START Supplied data

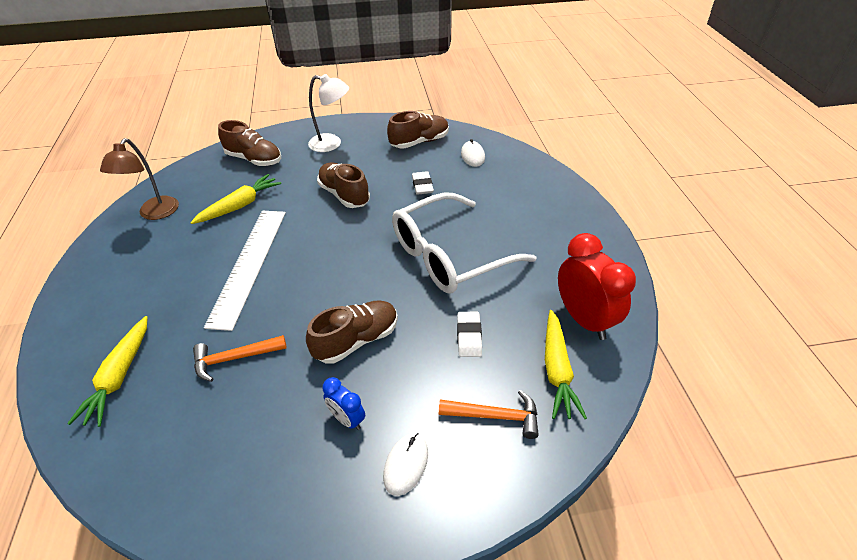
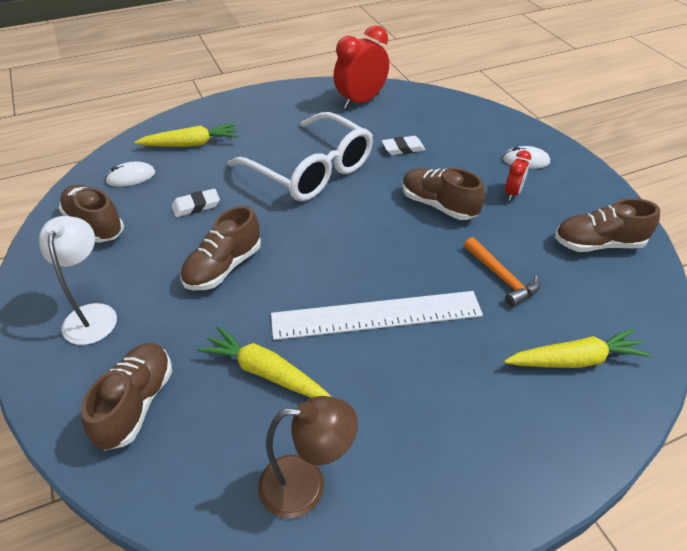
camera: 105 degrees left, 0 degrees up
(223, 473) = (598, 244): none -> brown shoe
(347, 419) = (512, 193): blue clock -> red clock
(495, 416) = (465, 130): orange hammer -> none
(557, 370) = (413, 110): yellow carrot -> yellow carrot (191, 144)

END Supplied data
START Supplied data

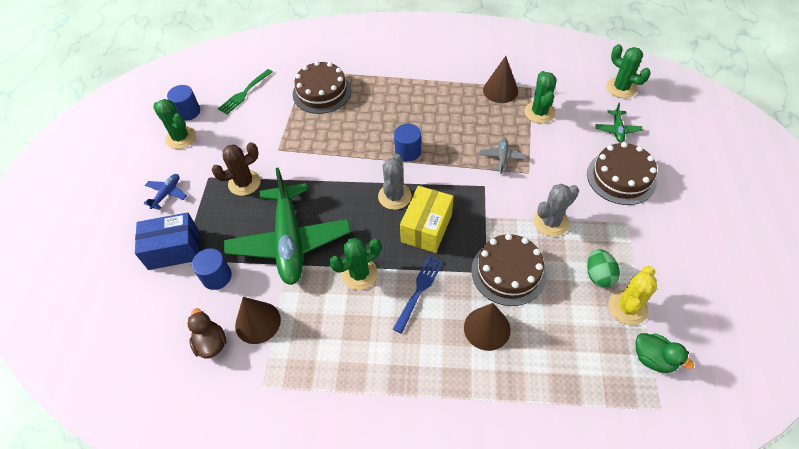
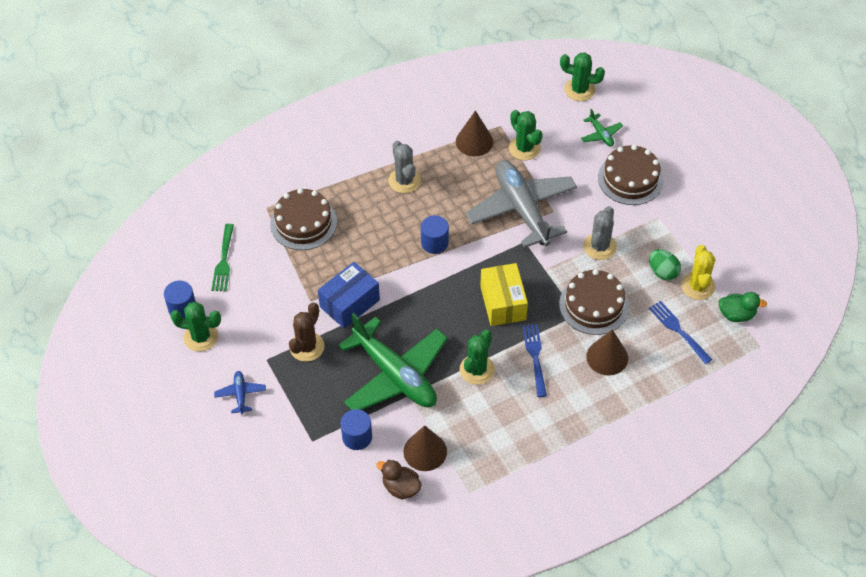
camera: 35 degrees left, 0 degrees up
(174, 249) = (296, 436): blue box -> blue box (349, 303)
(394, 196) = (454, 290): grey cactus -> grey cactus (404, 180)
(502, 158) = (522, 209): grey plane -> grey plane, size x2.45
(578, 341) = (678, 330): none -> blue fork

END Supplied data
START Supplied data

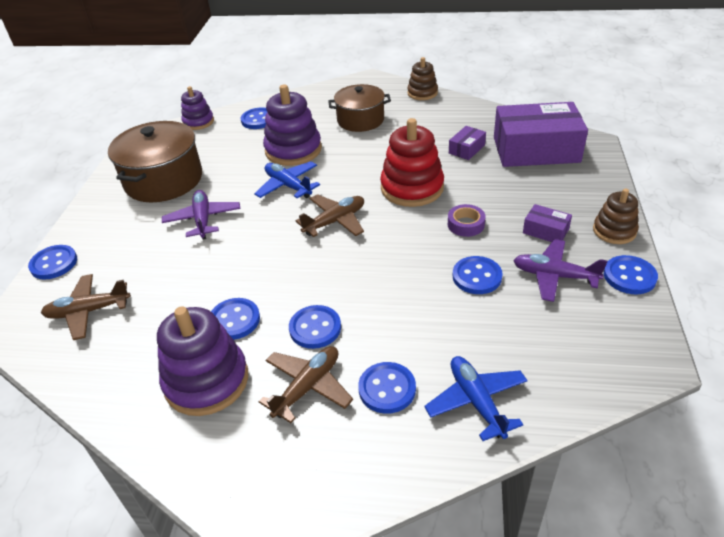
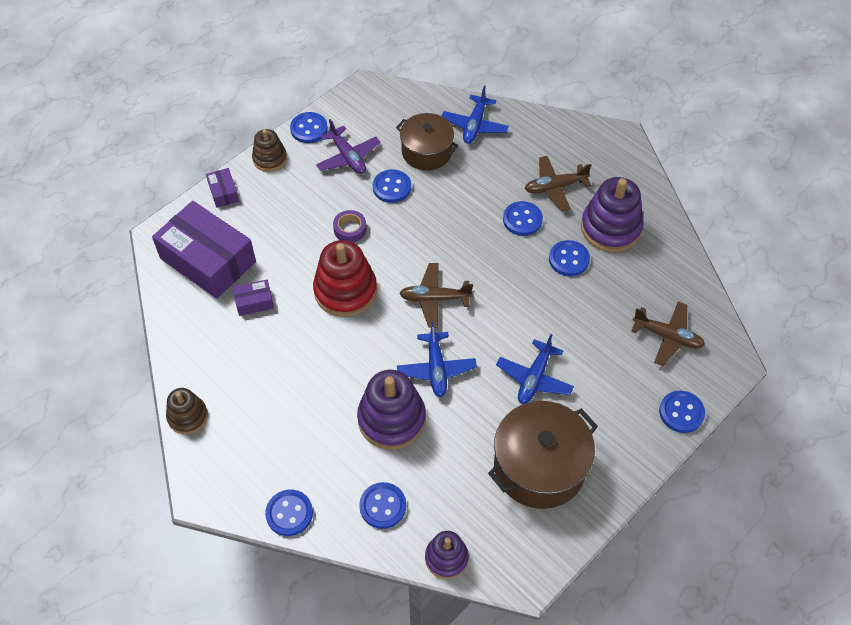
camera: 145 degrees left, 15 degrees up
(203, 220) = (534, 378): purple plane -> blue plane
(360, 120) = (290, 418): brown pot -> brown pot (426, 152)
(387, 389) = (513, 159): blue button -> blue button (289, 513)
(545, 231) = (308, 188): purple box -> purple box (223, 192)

END Supplied data

* How to complete this task *
Would you please return all lines of the data that include the word "plane"?

* Finished exercise *
(502, 158) = (522, 209): grey plane -> grey plane, size x2.45
(203, 220) = (534, 378): purple plane -> blue plane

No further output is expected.